**Information provided:**
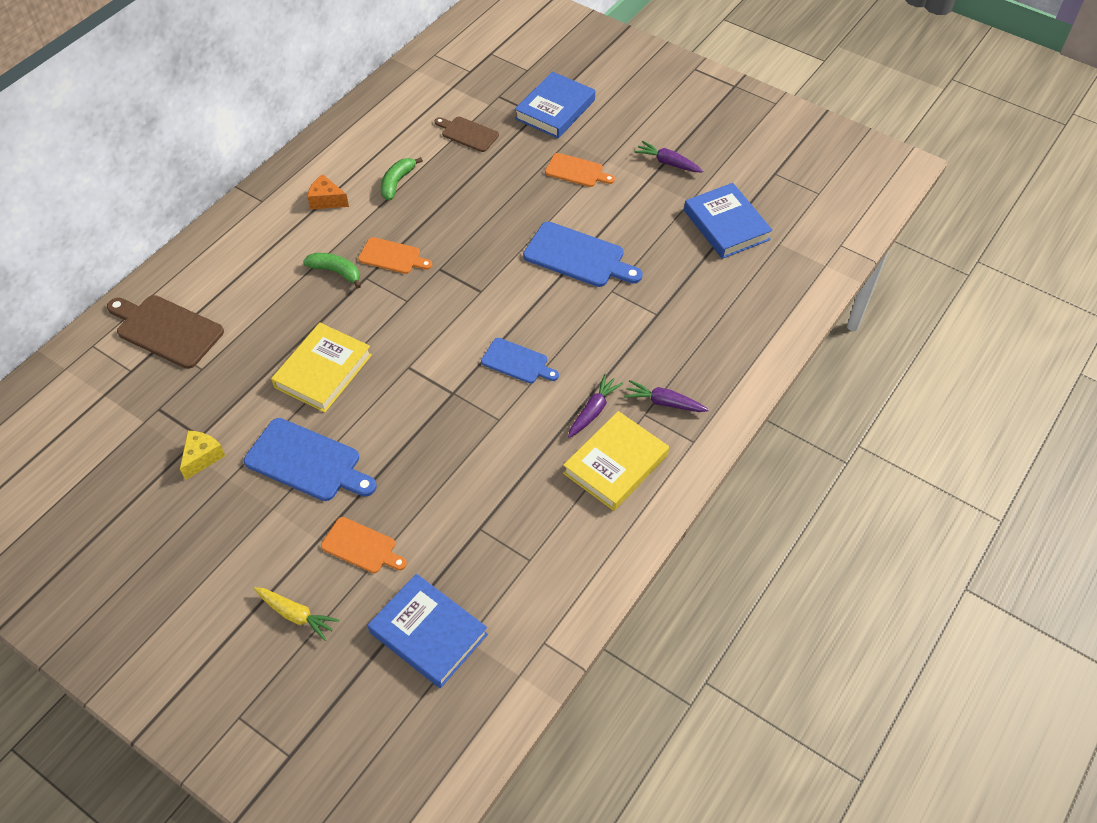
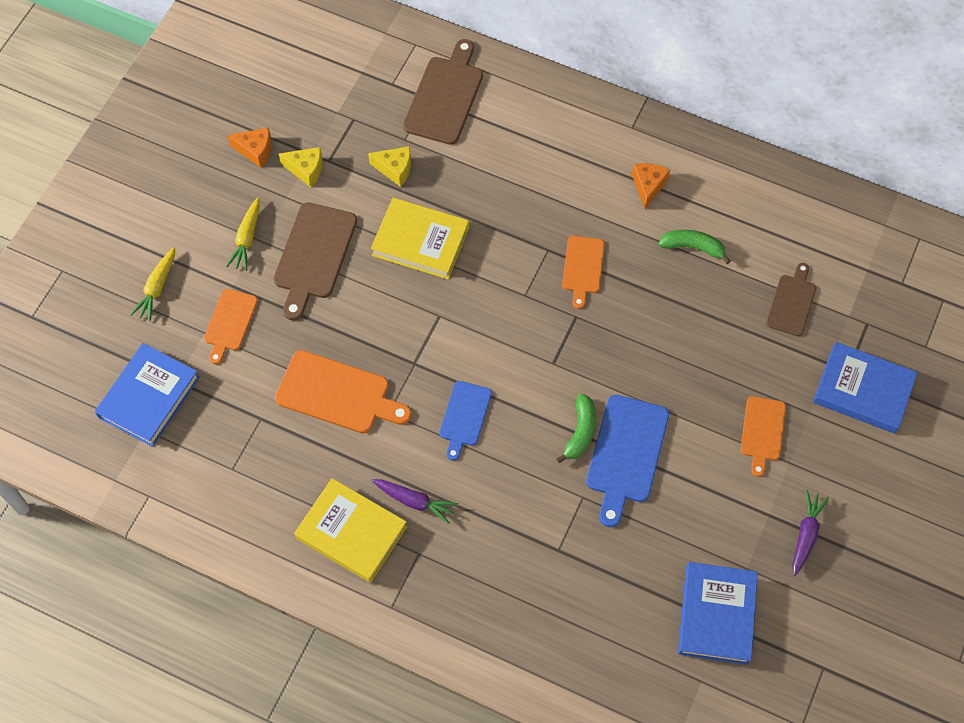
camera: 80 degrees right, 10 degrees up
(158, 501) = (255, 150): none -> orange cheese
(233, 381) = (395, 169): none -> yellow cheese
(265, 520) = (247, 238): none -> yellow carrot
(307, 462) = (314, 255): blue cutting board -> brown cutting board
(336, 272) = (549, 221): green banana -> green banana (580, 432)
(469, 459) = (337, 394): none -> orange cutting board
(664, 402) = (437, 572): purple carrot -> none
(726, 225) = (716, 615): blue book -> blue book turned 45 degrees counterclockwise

==

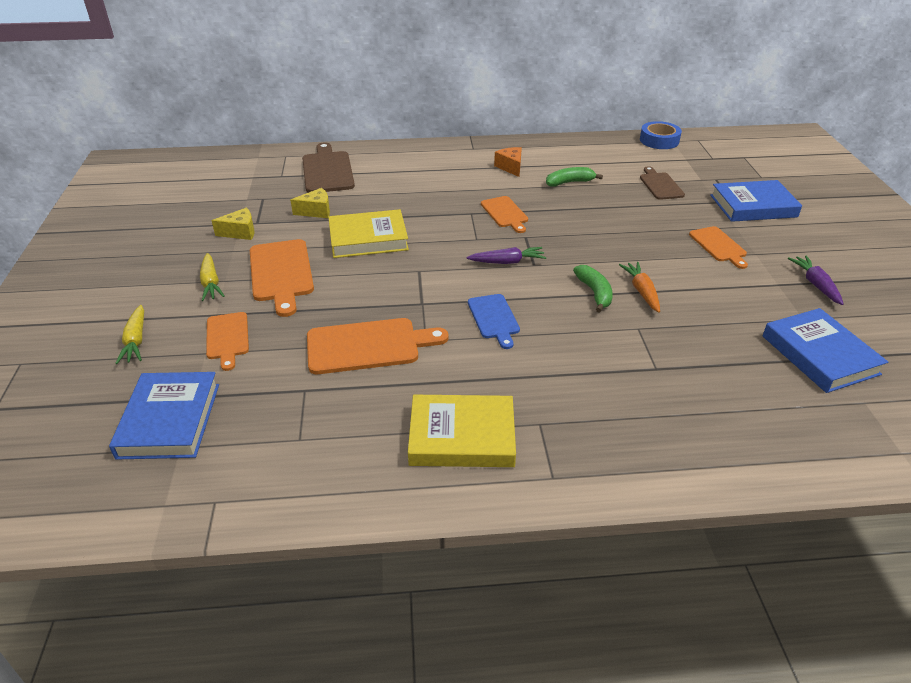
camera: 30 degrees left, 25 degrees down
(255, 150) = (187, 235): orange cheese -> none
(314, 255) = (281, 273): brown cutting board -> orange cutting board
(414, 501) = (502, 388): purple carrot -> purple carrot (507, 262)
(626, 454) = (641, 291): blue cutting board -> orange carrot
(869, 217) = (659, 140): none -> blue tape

**Directive:** Working from the material above, retype exactly the lines from the one with "(307, 462) = (314, 255): blue" through the one with "(664, 402) = (437, 572): purple", both included, and only those lines.

**Your solution:**
(307, 462) = (314, 255): blue cutting board -> brown cutting board
(336, 272) = (549, 221): green banana -> green banana (580, 432)
(469, 459) = (337, 394): none -> orange cutting board
(664, 402) = (437, 572): purple carrot -> none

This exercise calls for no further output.